[Items from a dataset]
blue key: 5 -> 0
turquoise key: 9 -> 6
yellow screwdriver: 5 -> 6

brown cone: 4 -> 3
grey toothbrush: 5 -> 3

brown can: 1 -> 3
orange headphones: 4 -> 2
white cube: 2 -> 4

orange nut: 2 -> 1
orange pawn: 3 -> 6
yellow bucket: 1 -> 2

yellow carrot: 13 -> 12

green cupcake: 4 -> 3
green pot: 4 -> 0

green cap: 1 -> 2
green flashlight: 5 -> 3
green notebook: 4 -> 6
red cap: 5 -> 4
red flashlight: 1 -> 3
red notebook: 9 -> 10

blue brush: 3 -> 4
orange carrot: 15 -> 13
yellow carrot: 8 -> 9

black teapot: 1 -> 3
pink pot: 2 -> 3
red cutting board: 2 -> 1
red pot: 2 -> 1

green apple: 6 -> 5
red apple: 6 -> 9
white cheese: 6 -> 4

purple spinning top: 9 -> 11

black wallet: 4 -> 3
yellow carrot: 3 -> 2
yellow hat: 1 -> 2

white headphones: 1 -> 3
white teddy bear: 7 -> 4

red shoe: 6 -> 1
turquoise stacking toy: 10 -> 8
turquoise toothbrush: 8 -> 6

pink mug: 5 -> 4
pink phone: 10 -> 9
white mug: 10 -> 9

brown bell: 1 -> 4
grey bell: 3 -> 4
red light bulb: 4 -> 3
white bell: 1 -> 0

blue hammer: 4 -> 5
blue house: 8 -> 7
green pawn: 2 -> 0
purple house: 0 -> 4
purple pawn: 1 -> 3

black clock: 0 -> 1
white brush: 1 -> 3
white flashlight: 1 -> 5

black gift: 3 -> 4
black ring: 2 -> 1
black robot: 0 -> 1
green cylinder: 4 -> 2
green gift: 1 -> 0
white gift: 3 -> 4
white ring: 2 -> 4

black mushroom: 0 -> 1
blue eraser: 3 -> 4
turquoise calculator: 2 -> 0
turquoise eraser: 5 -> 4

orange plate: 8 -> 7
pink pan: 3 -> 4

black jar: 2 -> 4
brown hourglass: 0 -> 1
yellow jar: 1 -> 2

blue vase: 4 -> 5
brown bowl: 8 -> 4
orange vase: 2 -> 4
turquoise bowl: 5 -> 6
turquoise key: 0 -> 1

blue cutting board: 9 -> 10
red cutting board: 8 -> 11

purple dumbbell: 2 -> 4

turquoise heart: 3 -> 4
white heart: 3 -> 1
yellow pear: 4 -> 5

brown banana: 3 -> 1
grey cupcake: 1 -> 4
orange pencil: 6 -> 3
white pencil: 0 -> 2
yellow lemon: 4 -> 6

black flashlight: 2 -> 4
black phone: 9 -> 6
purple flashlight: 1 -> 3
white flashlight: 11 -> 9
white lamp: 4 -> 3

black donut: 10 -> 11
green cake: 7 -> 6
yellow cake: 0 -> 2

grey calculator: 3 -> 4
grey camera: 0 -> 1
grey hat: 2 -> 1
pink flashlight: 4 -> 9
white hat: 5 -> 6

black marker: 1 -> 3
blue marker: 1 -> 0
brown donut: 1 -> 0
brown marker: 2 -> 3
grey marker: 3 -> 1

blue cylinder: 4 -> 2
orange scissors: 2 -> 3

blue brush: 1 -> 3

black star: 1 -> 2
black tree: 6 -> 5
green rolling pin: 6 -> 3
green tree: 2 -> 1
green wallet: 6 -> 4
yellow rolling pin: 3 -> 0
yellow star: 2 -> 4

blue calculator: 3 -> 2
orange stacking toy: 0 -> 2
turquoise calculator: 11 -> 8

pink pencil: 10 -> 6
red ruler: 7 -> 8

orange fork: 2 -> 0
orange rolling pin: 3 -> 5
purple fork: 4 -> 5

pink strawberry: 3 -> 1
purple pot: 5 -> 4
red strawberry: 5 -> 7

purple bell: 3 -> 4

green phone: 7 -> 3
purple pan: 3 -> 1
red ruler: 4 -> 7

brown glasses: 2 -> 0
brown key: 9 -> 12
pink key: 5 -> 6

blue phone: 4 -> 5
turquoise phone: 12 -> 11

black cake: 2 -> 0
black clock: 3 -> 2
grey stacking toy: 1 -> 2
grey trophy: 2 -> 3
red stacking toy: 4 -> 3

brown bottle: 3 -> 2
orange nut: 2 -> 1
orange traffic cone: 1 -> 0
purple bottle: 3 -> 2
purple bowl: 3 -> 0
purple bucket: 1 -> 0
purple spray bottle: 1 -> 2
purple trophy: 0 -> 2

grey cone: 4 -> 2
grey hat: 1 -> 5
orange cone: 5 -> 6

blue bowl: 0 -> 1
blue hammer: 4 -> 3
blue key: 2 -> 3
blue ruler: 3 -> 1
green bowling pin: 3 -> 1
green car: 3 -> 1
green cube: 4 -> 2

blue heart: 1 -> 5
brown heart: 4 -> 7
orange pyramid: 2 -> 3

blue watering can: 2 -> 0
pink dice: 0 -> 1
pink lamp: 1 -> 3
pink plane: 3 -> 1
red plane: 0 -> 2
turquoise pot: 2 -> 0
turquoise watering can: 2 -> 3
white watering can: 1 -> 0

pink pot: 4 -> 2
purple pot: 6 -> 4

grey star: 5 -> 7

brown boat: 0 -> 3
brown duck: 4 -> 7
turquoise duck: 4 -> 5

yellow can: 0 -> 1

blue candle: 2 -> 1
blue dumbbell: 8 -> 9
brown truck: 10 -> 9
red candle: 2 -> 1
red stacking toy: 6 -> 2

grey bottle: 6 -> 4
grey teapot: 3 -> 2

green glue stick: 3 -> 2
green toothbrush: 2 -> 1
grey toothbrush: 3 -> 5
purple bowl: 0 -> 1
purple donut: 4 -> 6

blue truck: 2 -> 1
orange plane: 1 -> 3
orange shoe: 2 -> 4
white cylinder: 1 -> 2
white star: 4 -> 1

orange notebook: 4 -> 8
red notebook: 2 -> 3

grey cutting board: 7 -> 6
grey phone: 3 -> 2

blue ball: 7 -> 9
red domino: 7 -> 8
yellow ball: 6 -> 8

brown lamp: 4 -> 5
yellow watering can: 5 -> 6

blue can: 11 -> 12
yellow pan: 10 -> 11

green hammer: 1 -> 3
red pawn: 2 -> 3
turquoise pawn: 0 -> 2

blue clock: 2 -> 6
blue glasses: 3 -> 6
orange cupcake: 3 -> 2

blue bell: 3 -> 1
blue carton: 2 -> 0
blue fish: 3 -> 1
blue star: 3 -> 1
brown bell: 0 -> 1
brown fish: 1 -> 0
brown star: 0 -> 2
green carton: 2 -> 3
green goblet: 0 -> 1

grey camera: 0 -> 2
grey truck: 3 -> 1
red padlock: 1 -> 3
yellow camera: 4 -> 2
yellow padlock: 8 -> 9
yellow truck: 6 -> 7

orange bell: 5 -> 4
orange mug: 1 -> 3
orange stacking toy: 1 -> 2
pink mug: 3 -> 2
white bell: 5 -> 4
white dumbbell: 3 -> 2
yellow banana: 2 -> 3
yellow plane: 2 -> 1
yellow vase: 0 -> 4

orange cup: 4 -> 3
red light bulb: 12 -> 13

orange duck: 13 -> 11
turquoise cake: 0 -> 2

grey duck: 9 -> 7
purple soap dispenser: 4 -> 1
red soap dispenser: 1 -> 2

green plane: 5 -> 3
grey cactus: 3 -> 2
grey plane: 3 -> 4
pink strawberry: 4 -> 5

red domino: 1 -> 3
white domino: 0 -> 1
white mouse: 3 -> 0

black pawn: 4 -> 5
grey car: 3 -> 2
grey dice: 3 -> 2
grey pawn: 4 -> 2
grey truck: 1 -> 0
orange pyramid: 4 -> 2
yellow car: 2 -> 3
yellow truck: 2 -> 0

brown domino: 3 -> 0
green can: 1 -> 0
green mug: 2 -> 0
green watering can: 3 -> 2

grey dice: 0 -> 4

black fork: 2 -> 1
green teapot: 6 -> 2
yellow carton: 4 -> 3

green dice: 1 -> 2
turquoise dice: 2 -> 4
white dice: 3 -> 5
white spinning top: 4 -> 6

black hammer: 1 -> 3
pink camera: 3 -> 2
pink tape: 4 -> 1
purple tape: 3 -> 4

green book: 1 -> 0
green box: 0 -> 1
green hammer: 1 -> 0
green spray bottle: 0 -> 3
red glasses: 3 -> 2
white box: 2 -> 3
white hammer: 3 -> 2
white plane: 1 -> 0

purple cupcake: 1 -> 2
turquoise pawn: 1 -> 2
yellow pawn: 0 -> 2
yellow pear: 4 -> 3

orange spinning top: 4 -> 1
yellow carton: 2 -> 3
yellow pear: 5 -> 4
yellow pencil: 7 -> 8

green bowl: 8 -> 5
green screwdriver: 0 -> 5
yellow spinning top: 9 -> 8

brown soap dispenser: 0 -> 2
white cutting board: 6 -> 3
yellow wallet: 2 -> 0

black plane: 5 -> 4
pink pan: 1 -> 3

[EXERCISE AIM] Out of the data above, set down the lines from the one with "black clock: 3 -> 2" to the one with "orange pyramid: 2 -> 3", both included, exactly as written and with no additions.

[OUTPUT FOR THIS TASK]
black clock: 3 -> 2
grey stacking toy: 1 -> 2
grey trophy: 2 -> 3
red stacking toy: 4 -> 3

brown bottle: 3 -> 2
orange nut: 2 -> 1
orange traffic cone: 1 -> 0
purple bottle: 3 -> 2
purple bowl: 3 -> 0
purple bucket: 1 -> 0
purple spray bottle: 1 -> 2
purple trophy: 0 -> 2

grey cone: 4 -> 2
grey hat: 1 -> 5
orange cone: 5 -> 6

blue bowl: 0 -> 1
blue hammer: 4 -> 3
blue key: 2 -> 3
blue ruler: 3 -> 1
green bowling pin: 3 -> 1
green car: 3 -> 1
green cube: 4 -> 2

blue heart: 1 -> 5
brown heart: 4 -> 7
orange pyramid: 2 -> 3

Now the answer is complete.